- **WHAT NEEDS TO BE DONE**:
Only the final stretch of the data is wanted: reproduce the line containing "(181, 313) = (153, 358): grey" and each line after it, exactly.

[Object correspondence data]
>>>>

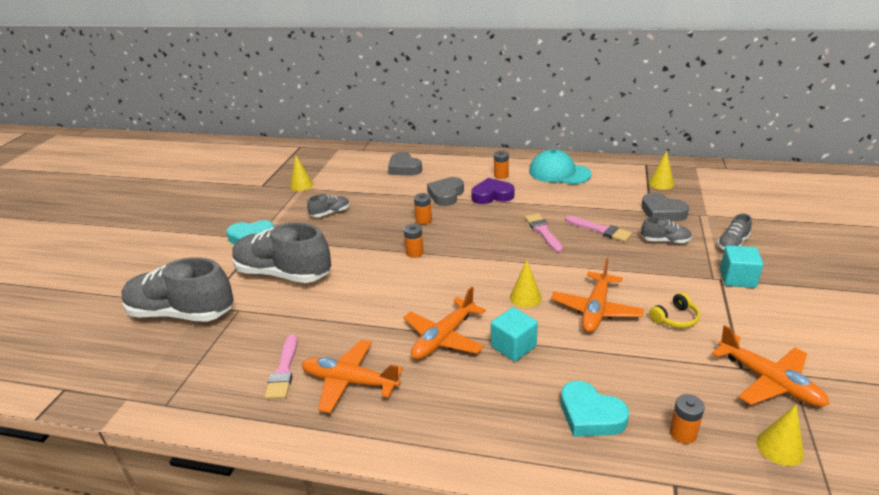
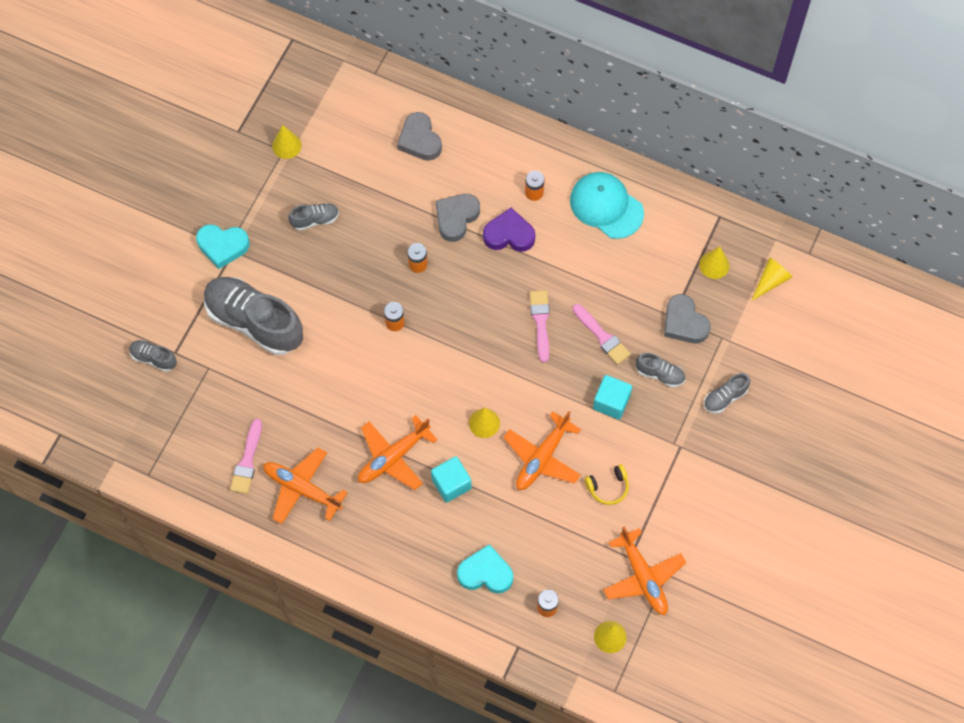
camera: 10 degrees right, 35 degrees up
(181, 313) = (153, 358): grey shoe -> grey shoe, size x0.45
(590, 415) = (485, 573): turquoise heart -> turquoise heart turned 135 degrees clockwise
(710, 183) = (771, 281): none -> yellow cone
(737, 278) = (696, 450): turquoise cube -> turquoise cube (611, 402)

<<<<

- **SOLUTION FOR THIS EXERCISE**:
(181, 313) = (153, 358): grey shoe -> grey shoe, size x0.45
(590, 415) = (485, 573): turquoise heart -> turquoise heart turned 135 degrees clockwise
(710, 183) = (771, 281): none -> yellow cone
(737, 278) = (696, 450): turquoise cube -> turquoise cube (611, 402)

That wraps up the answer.